**THE TASK**
From the records that follow, copy every line in which "replaced" appears.

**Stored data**
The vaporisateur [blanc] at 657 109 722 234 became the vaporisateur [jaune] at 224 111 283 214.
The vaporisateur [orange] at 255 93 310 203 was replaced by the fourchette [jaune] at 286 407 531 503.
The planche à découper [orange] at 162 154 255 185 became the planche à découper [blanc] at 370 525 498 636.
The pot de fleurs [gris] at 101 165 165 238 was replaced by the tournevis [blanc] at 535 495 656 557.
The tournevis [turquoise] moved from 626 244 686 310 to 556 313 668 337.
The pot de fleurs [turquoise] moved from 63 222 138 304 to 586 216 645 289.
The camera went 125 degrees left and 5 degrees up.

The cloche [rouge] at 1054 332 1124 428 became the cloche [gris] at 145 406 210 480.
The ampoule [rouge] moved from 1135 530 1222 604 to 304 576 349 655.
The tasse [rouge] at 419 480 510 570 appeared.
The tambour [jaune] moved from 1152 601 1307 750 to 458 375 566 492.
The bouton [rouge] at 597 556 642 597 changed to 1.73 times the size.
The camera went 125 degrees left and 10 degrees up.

---

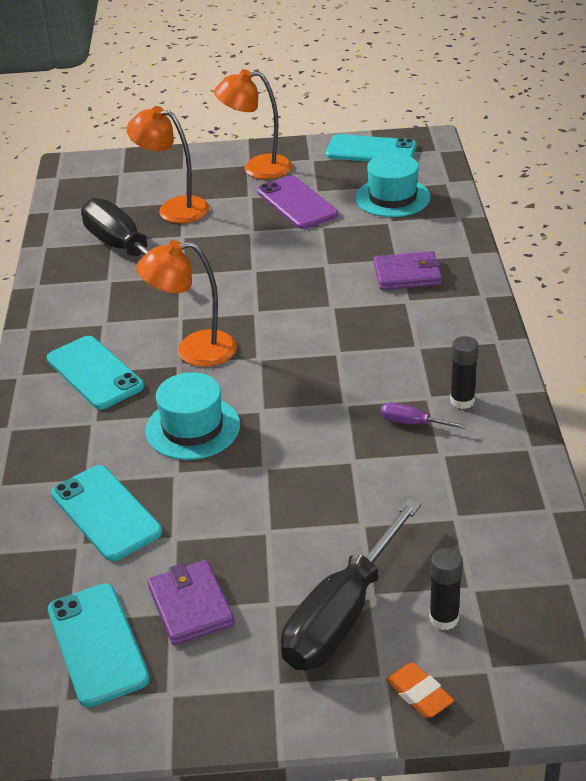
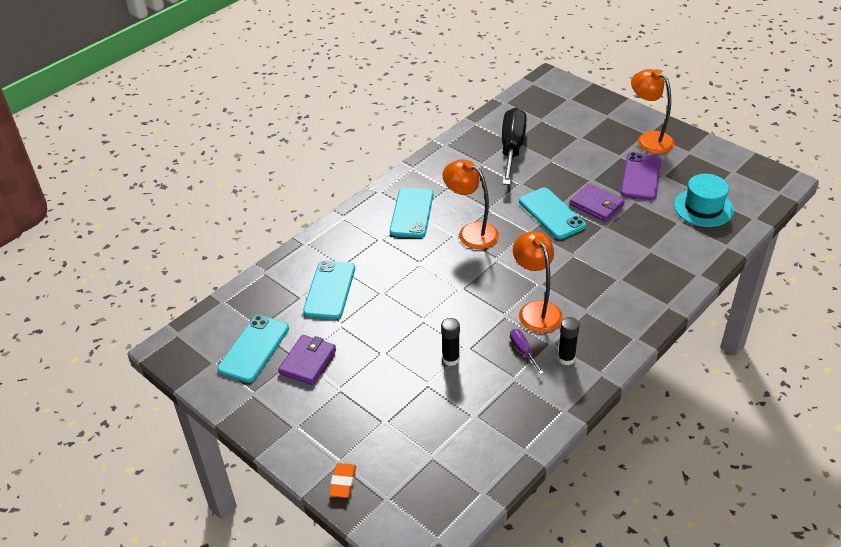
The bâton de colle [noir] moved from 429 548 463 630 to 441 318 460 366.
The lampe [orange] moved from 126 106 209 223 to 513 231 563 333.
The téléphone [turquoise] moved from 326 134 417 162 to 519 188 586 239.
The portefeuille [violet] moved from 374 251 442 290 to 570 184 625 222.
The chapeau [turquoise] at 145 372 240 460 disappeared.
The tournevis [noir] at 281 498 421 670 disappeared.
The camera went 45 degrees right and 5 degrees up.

**ANSWER TO THIS EXERCISE**
The vaporisateur [orange] at 255 93 310 203 was replaced by the fourchette [jaune] at 286 407 531 503.
The pot de fleurs [gris] at 101 165 165 238 was replaced by the tournevis [blanc] at 535 495 656 557.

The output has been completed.